• Problem details
From first line to last, write out the data precisely as shown.

• Records from a data collection
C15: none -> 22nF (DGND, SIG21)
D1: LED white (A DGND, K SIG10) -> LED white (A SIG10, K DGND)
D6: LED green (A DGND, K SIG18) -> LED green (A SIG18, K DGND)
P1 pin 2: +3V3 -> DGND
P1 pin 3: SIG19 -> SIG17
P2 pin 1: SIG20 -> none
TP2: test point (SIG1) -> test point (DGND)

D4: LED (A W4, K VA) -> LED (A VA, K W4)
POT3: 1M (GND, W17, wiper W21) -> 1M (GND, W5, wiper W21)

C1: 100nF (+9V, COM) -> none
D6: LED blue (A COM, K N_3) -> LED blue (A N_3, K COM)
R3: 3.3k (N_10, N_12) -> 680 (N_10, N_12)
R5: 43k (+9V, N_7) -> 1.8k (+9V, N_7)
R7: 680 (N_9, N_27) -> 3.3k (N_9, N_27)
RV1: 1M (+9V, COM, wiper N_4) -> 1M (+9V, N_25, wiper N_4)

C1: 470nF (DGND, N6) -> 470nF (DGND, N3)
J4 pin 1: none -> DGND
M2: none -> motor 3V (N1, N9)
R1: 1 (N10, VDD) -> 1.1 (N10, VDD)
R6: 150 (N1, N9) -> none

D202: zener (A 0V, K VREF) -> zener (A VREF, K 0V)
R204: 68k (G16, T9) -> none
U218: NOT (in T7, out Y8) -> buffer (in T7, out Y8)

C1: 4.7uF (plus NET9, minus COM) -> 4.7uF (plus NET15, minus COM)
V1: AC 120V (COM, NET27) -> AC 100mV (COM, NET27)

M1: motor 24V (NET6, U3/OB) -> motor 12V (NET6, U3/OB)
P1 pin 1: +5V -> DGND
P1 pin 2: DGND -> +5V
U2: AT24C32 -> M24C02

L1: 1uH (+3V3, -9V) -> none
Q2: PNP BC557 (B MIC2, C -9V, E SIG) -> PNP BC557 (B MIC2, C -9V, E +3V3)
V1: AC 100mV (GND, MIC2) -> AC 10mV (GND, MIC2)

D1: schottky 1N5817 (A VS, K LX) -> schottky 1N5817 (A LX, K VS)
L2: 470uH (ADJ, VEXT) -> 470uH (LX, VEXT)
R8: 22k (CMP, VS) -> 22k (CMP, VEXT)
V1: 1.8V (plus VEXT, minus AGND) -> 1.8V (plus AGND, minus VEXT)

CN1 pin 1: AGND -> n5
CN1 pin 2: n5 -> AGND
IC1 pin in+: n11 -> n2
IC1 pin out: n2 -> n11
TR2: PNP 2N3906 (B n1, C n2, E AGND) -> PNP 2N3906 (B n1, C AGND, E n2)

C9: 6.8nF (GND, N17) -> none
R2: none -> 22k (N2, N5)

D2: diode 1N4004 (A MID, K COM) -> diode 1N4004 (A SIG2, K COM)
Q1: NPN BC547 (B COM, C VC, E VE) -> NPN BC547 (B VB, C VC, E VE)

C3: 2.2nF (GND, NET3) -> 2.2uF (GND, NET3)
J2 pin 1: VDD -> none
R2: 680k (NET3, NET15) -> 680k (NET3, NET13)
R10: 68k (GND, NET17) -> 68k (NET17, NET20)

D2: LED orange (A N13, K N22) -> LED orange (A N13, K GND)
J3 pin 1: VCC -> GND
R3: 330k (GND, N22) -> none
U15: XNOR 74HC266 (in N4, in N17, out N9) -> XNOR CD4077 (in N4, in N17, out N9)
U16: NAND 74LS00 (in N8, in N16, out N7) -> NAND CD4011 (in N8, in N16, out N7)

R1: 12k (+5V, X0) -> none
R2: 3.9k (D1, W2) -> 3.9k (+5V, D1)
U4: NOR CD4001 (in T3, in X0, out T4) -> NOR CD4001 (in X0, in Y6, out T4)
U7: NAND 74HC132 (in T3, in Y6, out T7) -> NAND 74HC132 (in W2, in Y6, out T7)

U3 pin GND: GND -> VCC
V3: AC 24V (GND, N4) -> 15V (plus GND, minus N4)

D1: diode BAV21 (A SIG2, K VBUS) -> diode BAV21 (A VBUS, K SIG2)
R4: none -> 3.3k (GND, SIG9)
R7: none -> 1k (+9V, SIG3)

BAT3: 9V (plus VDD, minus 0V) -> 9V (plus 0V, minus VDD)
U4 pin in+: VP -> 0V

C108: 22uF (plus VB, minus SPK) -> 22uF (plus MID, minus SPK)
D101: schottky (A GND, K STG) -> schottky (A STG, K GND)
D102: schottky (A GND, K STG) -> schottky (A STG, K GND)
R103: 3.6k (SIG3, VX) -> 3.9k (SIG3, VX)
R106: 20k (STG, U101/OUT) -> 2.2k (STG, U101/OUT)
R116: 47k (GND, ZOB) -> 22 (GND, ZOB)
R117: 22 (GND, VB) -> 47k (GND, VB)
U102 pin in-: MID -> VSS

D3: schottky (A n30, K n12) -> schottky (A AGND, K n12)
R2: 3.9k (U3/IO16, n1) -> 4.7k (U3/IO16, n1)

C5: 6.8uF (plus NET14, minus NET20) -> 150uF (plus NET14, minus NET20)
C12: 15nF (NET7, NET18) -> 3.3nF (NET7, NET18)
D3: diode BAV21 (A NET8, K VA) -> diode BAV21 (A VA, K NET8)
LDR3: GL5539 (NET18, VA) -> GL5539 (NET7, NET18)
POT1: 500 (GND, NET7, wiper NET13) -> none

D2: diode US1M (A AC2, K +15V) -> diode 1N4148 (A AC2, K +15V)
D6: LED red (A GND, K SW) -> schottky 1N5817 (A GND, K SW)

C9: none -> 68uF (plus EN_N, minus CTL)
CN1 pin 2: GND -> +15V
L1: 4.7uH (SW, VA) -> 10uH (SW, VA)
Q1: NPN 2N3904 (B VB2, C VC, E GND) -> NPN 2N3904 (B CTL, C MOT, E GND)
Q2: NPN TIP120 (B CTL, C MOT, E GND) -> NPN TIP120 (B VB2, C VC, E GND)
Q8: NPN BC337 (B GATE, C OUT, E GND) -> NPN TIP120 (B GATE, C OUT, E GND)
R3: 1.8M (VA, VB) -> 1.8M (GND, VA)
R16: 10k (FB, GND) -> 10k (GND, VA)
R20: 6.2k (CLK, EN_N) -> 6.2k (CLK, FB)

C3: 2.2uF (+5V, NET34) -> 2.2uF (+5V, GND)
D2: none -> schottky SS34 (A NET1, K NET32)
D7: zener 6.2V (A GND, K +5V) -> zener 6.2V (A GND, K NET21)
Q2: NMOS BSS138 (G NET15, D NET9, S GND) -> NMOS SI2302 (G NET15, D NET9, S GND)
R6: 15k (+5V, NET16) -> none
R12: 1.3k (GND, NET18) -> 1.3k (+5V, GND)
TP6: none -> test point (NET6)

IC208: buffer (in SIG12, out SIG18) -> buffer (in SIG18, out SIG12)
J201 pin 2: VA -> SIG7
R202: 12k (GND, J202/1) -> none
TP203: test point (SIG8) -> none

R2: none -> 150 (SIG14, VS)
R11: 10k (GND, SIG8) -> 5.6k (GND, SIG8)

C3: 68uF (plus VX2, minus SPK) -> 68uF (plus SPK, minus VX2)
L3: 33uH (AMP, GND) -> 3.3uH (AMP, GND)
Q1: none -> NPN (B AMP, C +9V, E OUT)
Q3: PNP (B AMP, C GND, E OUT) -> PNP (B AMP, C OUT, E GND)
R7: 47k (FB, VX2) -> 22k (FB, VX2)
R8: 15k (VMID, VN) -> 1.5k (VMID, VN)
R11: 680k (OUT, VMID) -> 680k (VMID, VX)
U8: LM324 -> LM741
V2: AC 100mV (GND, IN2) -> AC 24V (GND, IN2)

• Completed exercise
C15: none -> 22nF (DGND, SIG21)
D1: LED white (A DGND, K SIG10) -> LED white (A SIG10, K DGND)
D6: LED green (A DGND, K SIG18) -> LED green (A SIG18, K DGND)
P1 pin 2: +3V3 -> DGND
P1 pin 3: SIG19 -> SIG17
P2 pin 1: SIG20 -> none
TP2: test point (SIG1) -> test point (DGND)

D4: LED (A W4, K VA) -> LED (A VA, K W4)
POT3: 1M (GND, W17, wiper W21) -> 1M (GND, W5, wiper W21)

C1: 100nF (+9V, COM) -> none
D6: LED blue (A COM, K N_3) -> LED blue (A N_3, K COM)
R3: 3.3k (N_10, N_12) -> 680 (N_10, N_12)
R5: 43k (+9V, N_7) -> 1.8k (+9V, N_7)
R7: 680 (N_9, N_27) -> 3.3k (N_9, N_27)
RV1: 1M (+9V, COM, wiper N_4) -> 1M (+9V, N_25, wiper N_4)

C1: 470nF (DGND, N6) -> 470nF (DGND, N3)
J4 pin 1: none -> DGND
M2: none -> motor 3V (N1, N9)
R1: 1 (N10, VDD) -> 1.1 (N10, VDD)
R6: 150 (N1, N9) -> none

D202: zener (A 0V, K VREF) -> zener (A VREF, K 0V)
R204: 68k (G16, T9) -> none
U218: NOT (in T7, out Y8) -> buffer (in T7, out Y8)

C1: 4.7uF (plus NET9, minus COM) -> 4.7uF (plus NET15, minus COM)
V1: AC 120V (COM, NET27) -> AC 100mV (COM, NET27)

M1: motor 24V (NET6, U3/OB) -> motor 12V (NET6, U3/OB)
P1 pin 1: +5V -> DGND
P1 pin 2: DGND -> +5V
U2: AT24C32 -> M24C02

L1: 1uH (+3V3, -9V) -> none
Q2: PNP BC557 (B MIC2, C -9V, E SIG) -> PNP BC557 (B MIC2, C -9V, E +3V3)
V1: AC 100mV (GND, MIC2) -> AC 10mV (GND, MIC2)

D1: schottky 1N5817 (A VS, K LX) -> schottky 1N5817 (A LX, K VS)
L2: 470uH (ADJ, VEXT) -> 470uH (LX, VEXT)
R8: 22k (CMP, VS) -> 22k (CMP, VEXT)
V1: 1.8V (plus VEXT, minus AGND) -> 1.8V (plus AGND, minus VEXT)

CN1 pin 1: AGND -> n5
CN1 pin 2: n5 -> AGND
IC1 pin in+: n11 -> n2
IC1 pin out: n2 -> n11
TR2: PNP 2N3906 (B n1, C n2, E AGND) -> PNP 2N3906 (B n1, C AGND, E n2)

C9: 6.8nF (GND, N17) -> none
R2: none -> 22k (N2, N5)

D2: diode 1N4004 (A MID, K COM) -> diode 1N4004 (A SIG2, K COM)
Q1: NPN BC547 (B COM, C VC, E VE) -> NPN BC547 (B VB, C VC, E VE)

C3: 2.2nF (GND, NET3) -> 2.2uF (GND, NET3)
J2 pin 1: VDD -> none
R2: 680k (NET3, NET15) -> 680k (NET3, NET13)
R10: 68k (GND, NET17) -> 68k (NET17, NET20)

D2: LED orange (A N13, K N22) -> LED orange (A N13, K GND)
J3 pin 1: VCC -> GND
R3: 330k (GND, N22) -> none
U15: XNOR 74HC266 (in N4, in N17, out N9) -> XNOR CD4077 (in N4, in N17, out N9)
U16: NAND 74LS00 (in N8, in N16, out N7) -> NAND CD4011 (in N8, in N16, out N7)

R1: 12k (+5V, X0) -> none
R2: 3.9k (D1, W2) -> 3.9k (+5V, D1)
U4: NOR CD4001 (in T3, in X0, out T4) -> NOR CD4001 (in X0, in Y6, out T4)
U7: NAND 74HC132 (in T3, in Y6, out T7) -> NAND 74HC132 (in W2, in Y6, out T7)

U3 pin GND: GND -> VCC
V3: AC 24V (GND, N4) -> 15V (plus GND, minus N4)

D1: diode BAV21 (A SIG2, K VBUS) -> diode BAV21 (A VBUS, K SIG2)
R4: none -> 3.3k (GND, SIG9)
R7: none -> 1k (+9V, SIG3)

BAT3: 9V (plus VDD, minus 0V) -> 9V (plus 0V, minus VDD)
U4 pin in+: VP -> 0V

C108: 22uF (plus VB, minus SPK) -> 22uF (plus MID, minus SPK)
D101: schottky (A GND, K STG) -> schottky (A STG, K GND)
D102: schottky (A GND, K STG) -> schottky (A STG, K GND)
R103: 3.6k (SIG3, VX) -> 3.9k (SIG3, VX)
R106: 20k (STG, U101/OUT) -> 2.2k (STG, U101/OUT)
R116: 47k (GND, ZOB) -> 22 (GND, ZOB)
R117: 22 (GND, VB) -> 47k (GND, VB)
U102 pin in-: MID -> VSS

D3: schottky (A n30, K n12) -> schottky (A AGND, K n12)
R2: 3.9k (U3/IO16, n1) -> 4.7k (U3/IO16, n1)

C5: 6.8uF (plus NET14, minus NET20) -> 150uF (plus NET14, minus NET20)
C12: 15nF (NET7, NET18) -> 3.3nF (NET7, NET18)
D3: diode BAV21 (A NET8, K VA) -> diode BAV21 (A VA, K NET8)
LDR3: GL5539 (NET18, VA) -> GL5539 (NET7, NET18)
POT1: 500 (GND, NET7, wiper NET13) -> none

D2: diode US1M (A AC2, K +15V) -> diode 1N4148 (A AC2, K +15V)
D6: LED red (A GND, K SW) -> schottky 1N5817 (A GND, K SW)

C9: none -> 68uF (plus EN_N, minus CTL)
CN1 pin 2: GND -> +15V
L1: 4.7uH (SW, VA) -> 10uH (SW, VA)
Q1: NPN 2N3904 (B VB2, C VC, E GND) -> NPN 2N3904 (B CTL, C MOT, E GND)
Q2: NPN TIP120 (B CTL, C MOT, E GND) -> NPN TIP120 (B VB2, C VC, E GND)
Q8: NPN BC337 (B GATE, C OUT, E GND) -> NPN TIP120 (B GATE, C OUT, E GND)
R3: 1.8M (VA, VB) -> 1.8M (GND, VA)
R16: 10k (FB, GND) -> 10k (GND, VA)
R20: 6.2k (CLK, EN_N) -> 6.2k (CLK, FB)

C3: 2.2uF (+5V, NET34) -> 2.2uF (+5V, GND)
D2: none -> schottky SS34 (A NET1, K NET32)
D7: zener 6.2V (A GND, K +5V) -> zener 6.2V (A GND, K NET21)
Q2: NMOS BSS138 (G NET15, D NET9, S GND) -> NMOS SI2302 (G NET15, D NET9, S GND)
R6: 15k (+5V, NET16) -> none
R12: 1.3k (GND, NET18) -> 1.3k (+5V, GND)
TP6: none -> test point (NET6)

IC208: buffer (in SIG12, out SIG18) -> buffer (in SIG18, out SIG12)
J201 pin 2: VA -> SIG7
R202: 12k (GND, J202/1) -> none
TP203: test point (SIG8) -> none

R2: none -> 150 (SIG14, VS)
R11: 10k (GND, SIG8) -> 5.6k (GND, SIG8)

C3: 68uF (plus VX2, minus SPK) -> 68uF (plus SPK, minus VX2)
L3: 33uH (AMP, GND) -> 3.3uH (AMP, GND)
Q1: none -> NPN (B AMP, C +9V, E OUT)
Q3: PNP (B AMP, C GND, E OUT) -> PNP (B AMP, C OUT, E GND)
R7: 47k (FB, VX2) -> 22k (FB, VX2)
R8: 15k (VMID, VN) -> 1.5k (VMID, VN)
R11: 680k (OUT, VMID) -> 680k (VMID, VX)
U8: LM324 -> LM741
V2: AC 100mV (GND, IN2) -> AC 24V (GND, IN2)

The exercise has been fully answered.